- [EXCERPTED RECORDS]
____

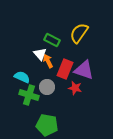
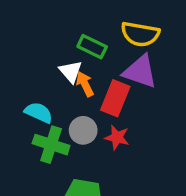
yellow semicircle: (79, 33) -> (140, 34), turned -115
purple triangle: (84, 70) -> (140, 72), moved
red star: (75, 88) -> (117, 137), moved

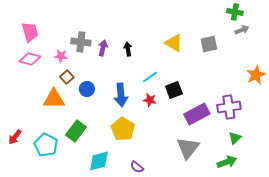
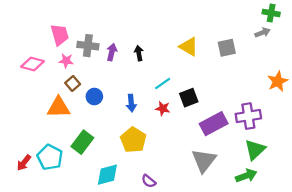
green cross: (235, 12) -> (271, 13), moved
pink trapezoid: (30, 32) -> (60, 35), moved
blue arrow: (121, 95) -> (131, 103), size x0.7
red arrow: (15, 137) -> (24, 163), moved
green triangle: (235, 138) -> (255, 150), size x1.5

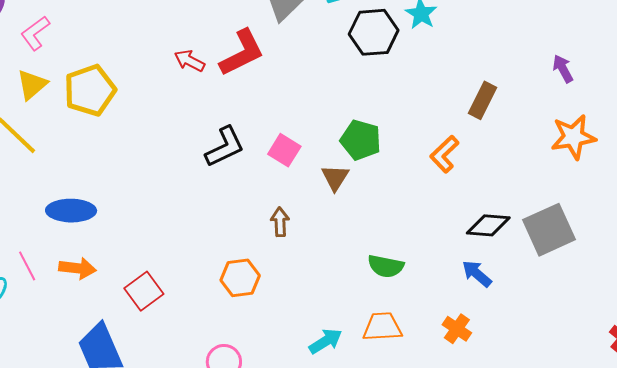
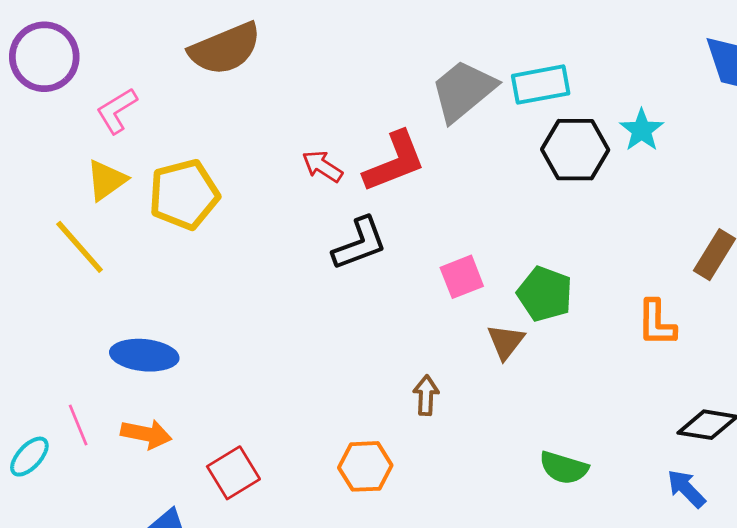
black L-shape: (225, 147) -> (360, 244), moved
pink square: (284, 150) -> (462, 277), moved, turned 32
orange L-shape: (444, 154) -> (657, 323), turned -51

____

- [EXERCISE GOAL]
The reply is to be all the records above, transcribed exactly, with no pictures.

- [EXERCISE OUTPUT]
yellow semicircle: (79, 33) -> (140, 34), turned -115
purple triangle: (84, 70) -> (140, 72), moved
red star: (75, 88) -> (117, 137), moved

green cross: (235, 12) -> (271, 13), moved
pink trapezoid: (30, 32) -> (60, 35), moved
blue arrow: (121, 95) -> (131, 103), size x0.7
red arrow: (15, 137) -> (24, 163), moved
green triangle: (235, 138) -> (255, 150), size x1.5

black L-shape: (225, 147) -> (360, 244), moved
pink square: (284, 150) -> (462, 277), moved, turned 32
orange L-shape: (444, 154) -> (657, 323), turned -51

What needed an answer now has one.